/---

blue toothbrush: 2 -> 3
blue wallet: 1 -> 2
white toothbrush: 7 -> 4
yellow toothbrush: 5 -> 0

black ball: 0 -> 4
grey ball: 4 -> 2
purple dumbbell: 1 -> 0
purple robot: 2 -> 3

\---
/---

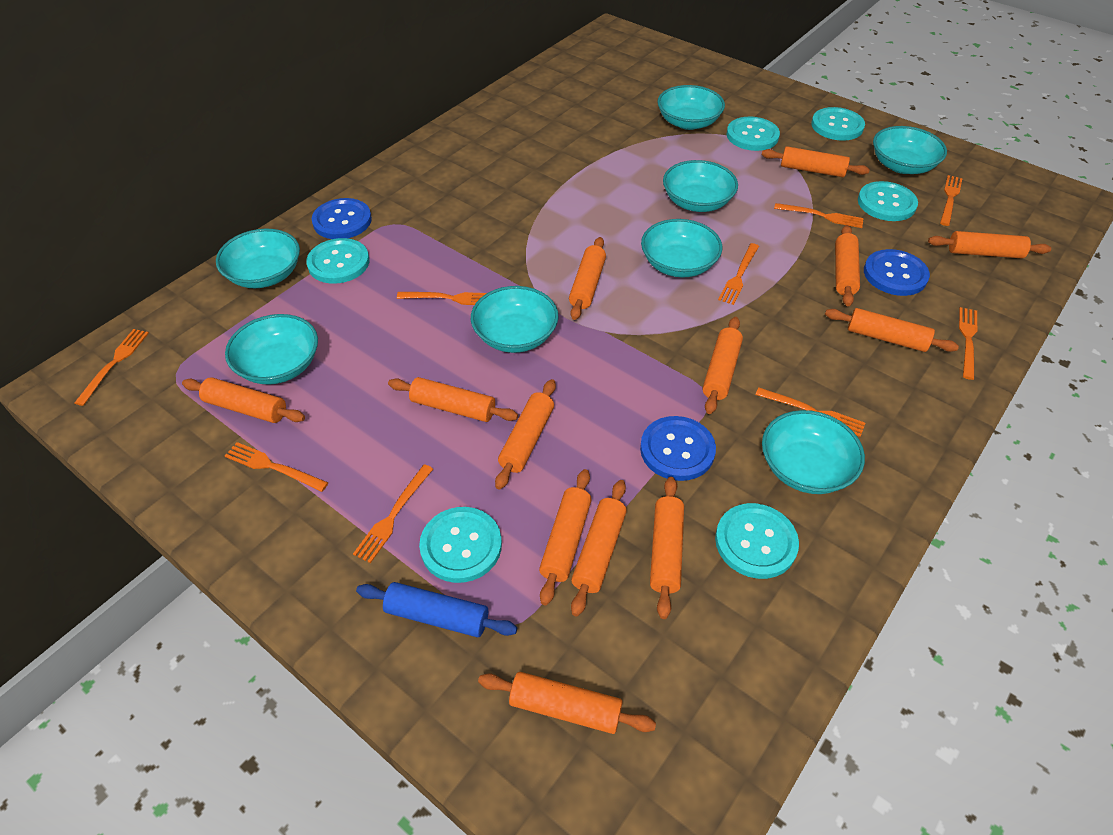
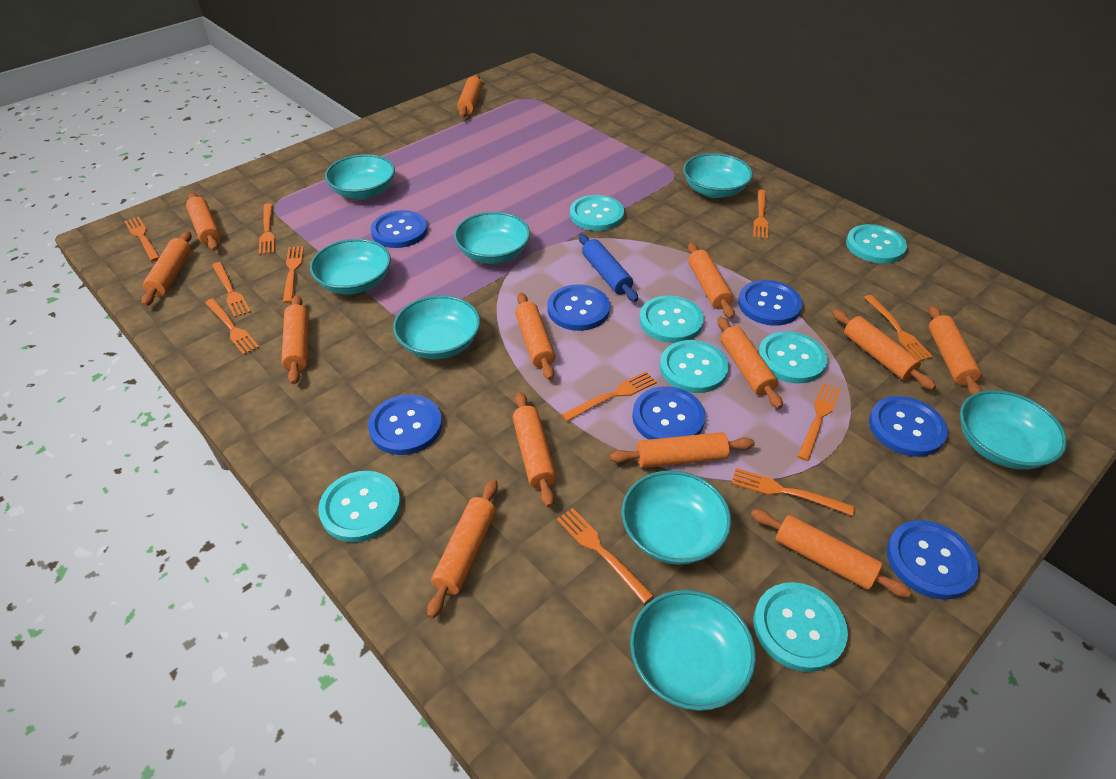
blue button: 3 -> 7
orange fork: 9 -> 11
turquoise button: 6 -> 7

\---

◆ Task prompt ◆
The lines above starting at the one that contains "blue button: 3 -> 7" and ending at the one that contains "turquoise button: 6 -> 7" must be transcribed exactly, and no other lines may appear.

◆ Reply ◆
blue button: 3 -> 7
orange fork: 9 -> 11
turquoise button: 6 -> 7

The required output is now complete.